### Dataset excerpts
________________________

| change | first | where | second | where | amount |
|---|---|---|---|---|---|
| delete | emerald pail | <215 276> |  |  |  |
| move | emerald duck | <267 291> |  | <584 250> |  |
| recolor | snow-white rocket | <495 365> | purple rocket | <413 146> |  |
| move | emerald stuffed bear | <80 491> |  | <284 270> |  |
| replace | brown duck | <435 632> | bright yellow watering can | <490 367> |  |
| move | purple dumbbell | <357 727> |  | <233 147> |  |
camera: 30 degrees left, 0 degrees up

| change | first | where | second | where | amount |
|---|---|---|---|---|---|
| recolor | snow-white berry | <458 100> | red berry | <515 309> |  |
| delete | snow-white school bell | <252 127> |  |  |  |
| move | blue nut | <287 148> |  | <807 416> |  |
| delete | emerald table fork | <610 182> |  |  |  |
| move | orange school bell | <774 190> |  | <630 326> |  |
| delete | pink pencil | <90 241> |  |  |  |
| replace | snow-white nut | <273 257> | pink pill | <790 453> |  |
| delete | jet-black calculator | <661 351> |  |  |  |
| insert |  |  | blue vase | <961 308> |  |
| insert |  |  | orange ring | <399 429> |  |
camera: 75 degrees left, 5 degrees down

________________________

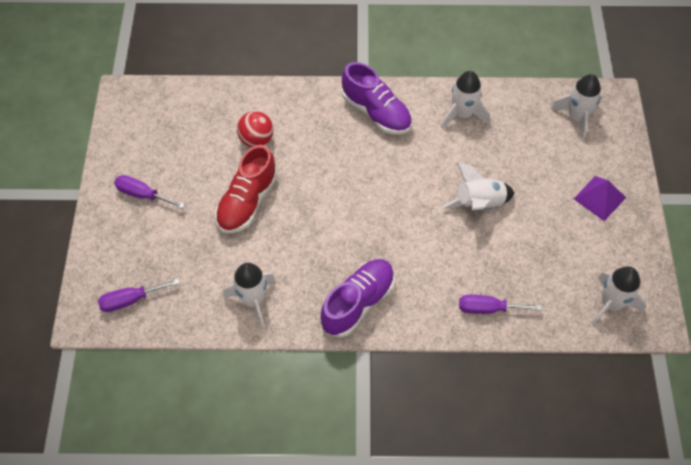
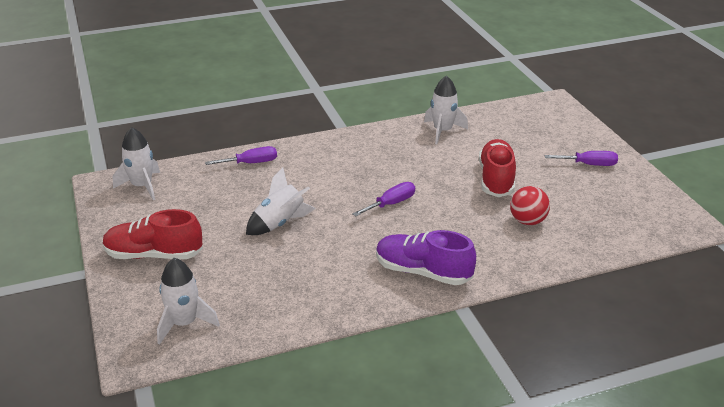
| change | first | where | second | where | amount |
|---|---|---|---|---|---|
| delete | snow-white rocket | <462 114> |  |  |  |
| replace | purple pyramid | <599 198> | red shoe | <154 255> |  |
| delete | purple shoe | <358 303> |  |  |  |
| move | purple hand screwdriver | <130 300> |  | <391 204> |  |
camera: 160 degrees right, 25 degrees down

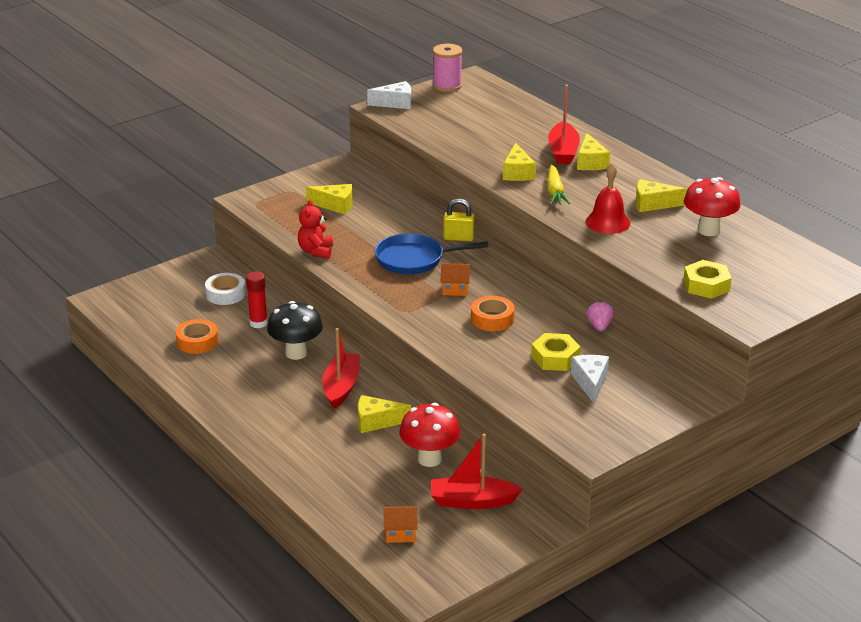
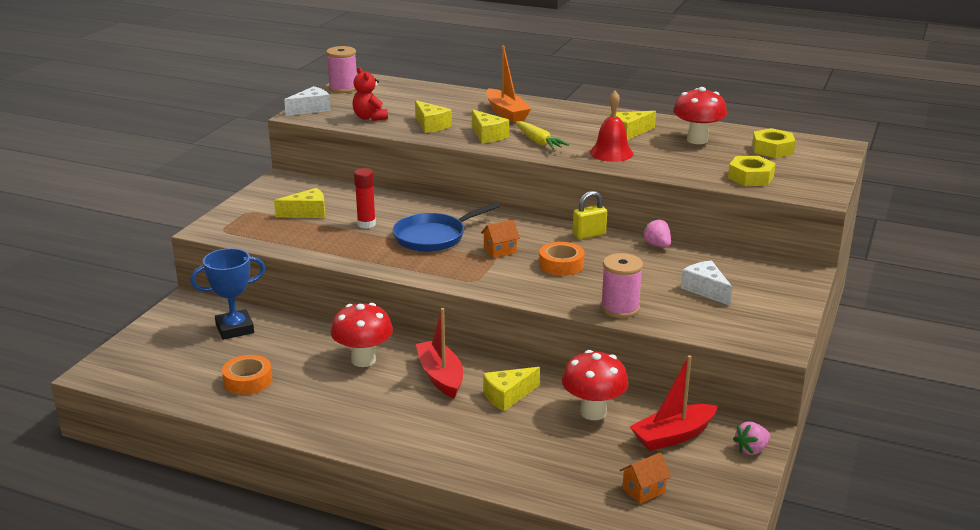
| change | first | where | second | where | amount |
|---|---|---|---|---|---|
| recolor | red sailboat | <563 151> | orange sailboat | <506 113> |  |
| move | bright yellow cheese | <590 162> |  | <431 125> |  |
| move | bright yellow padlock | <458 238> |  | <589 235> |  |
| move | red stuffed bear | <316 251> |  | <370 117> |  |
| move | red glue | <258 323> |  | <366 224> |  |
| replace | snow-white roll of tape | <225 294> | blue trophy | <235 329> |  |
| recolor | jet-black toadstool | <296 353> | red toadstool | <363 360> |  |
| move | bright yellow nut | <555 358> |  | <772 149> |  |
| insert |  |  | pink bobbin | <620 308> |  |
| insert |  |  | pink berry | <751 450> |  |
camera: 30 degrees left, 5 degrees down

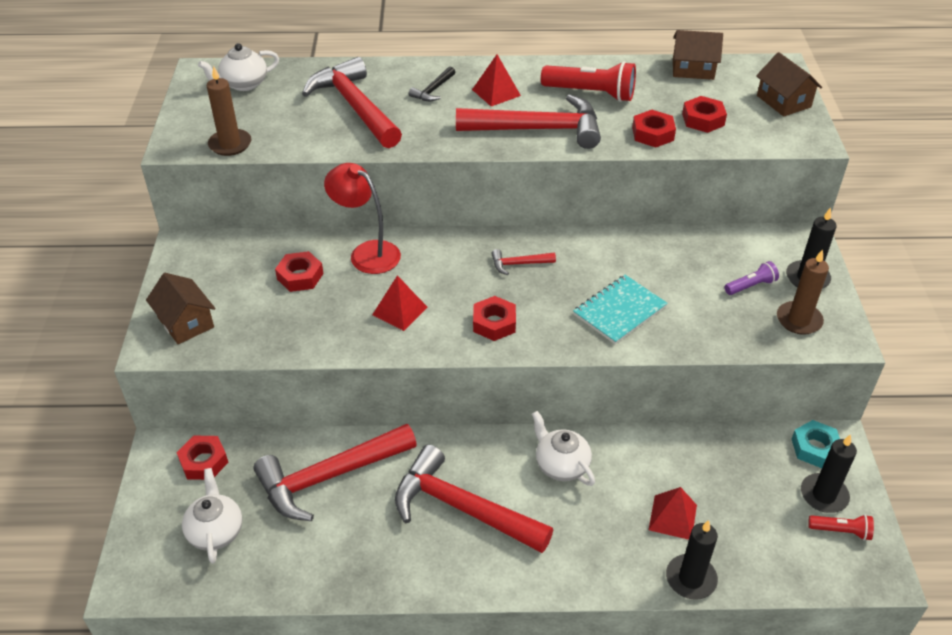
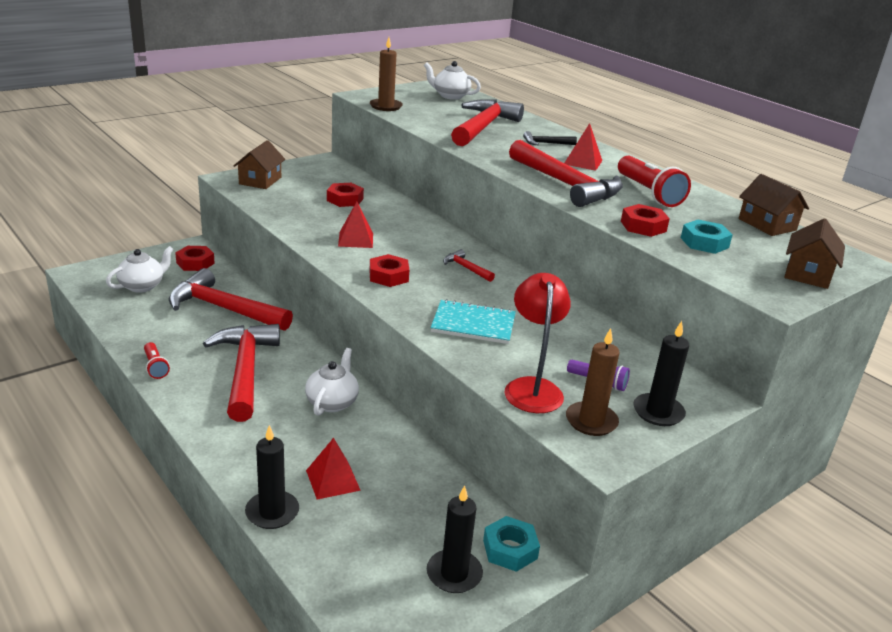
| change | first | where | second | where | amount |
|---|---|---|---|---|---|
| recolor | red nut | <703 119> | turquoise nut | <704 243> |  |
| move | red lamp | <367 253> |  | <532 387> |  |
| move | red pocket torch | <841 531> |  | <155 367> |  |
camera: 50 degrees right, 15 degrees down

________________________

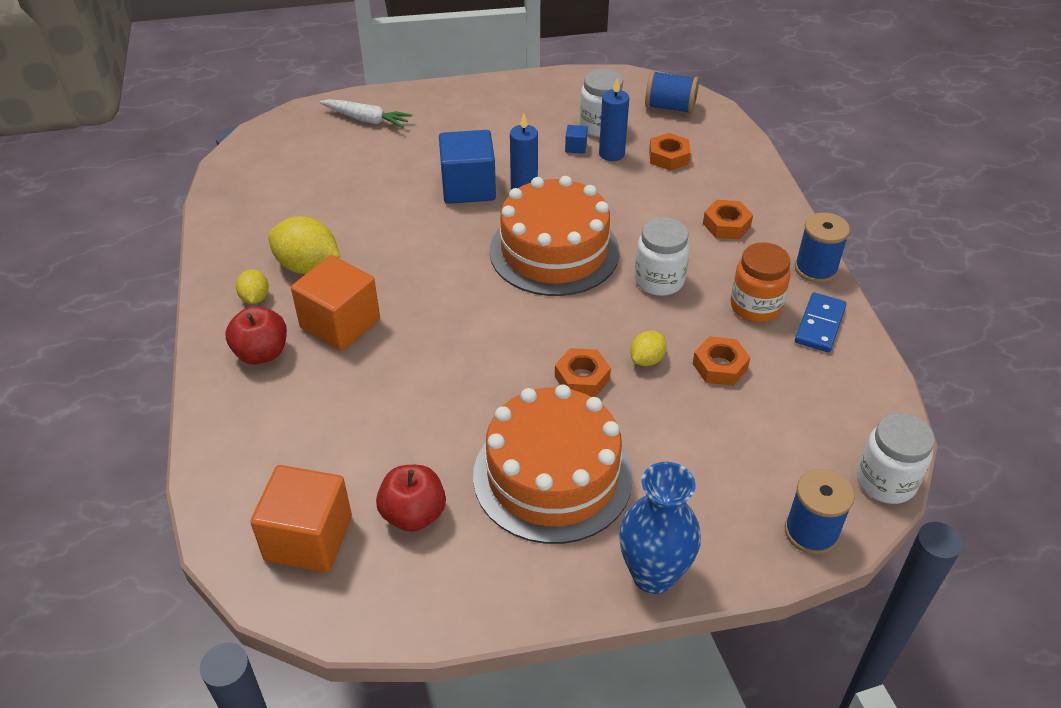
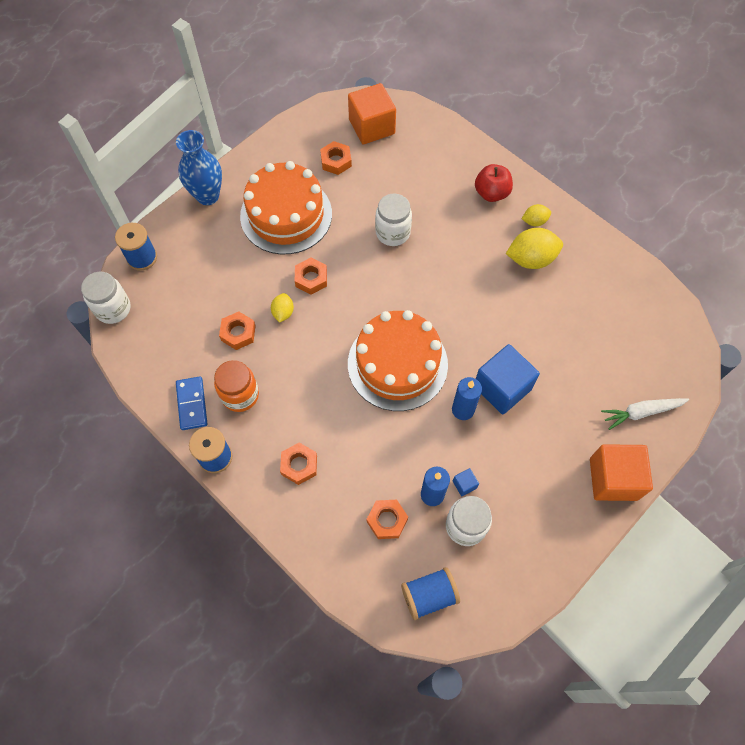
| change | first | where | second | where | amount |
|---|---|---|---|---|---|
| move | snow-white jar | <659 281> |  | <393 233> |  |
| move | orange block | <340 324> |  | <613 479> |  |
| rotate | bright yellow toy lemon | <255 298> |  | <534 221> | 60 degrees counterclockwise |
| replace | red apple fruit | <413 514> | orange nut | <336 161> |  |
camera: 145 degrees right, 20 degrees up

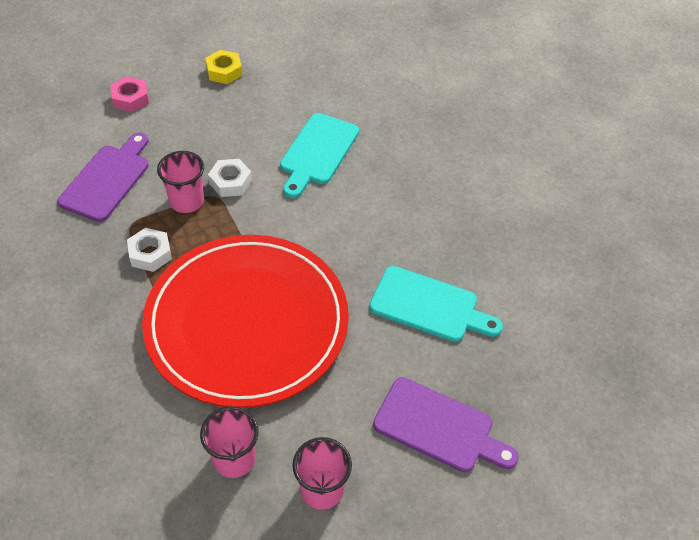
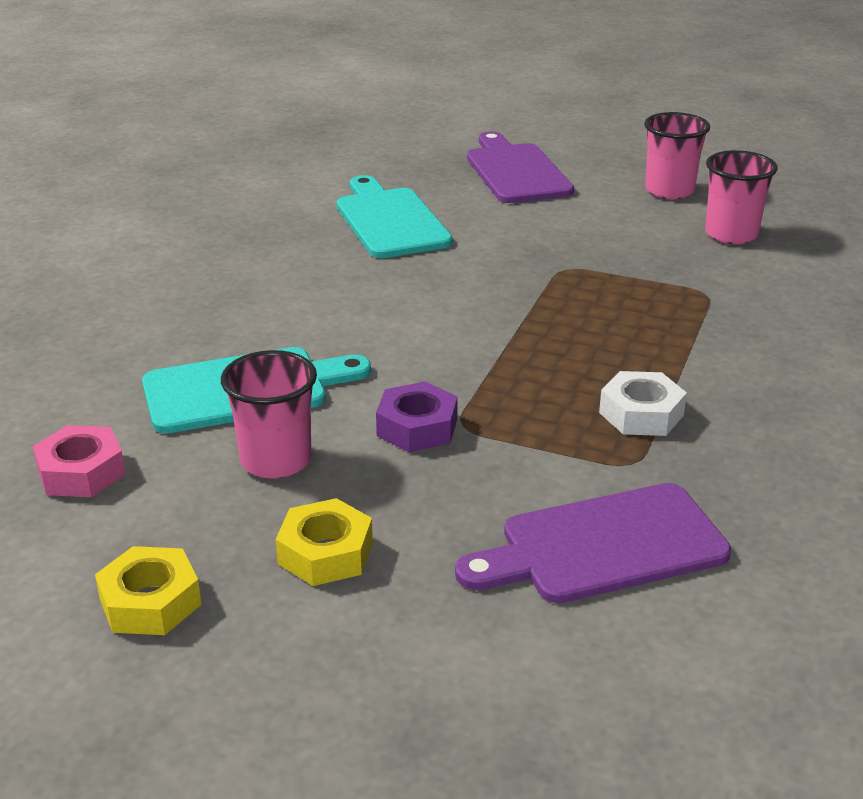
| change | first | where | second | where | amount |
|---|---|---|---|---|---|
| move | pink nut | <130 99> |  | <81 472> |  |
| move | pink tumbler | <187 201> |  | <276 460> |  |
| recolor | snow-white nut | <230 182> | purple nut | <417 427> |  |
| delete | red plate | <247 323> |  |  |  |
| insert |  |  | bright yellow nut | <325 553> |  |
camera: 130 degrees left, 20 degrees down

________________________

### ASSIGNMENT
If a line in the records contains the word "duck", copy it out.

### ANSWER
| move | emerald duck | <267 291> |  | <584 250> |  |
| replace | brown duck | <435 632> | bright yellow watering can | <490 367> |  |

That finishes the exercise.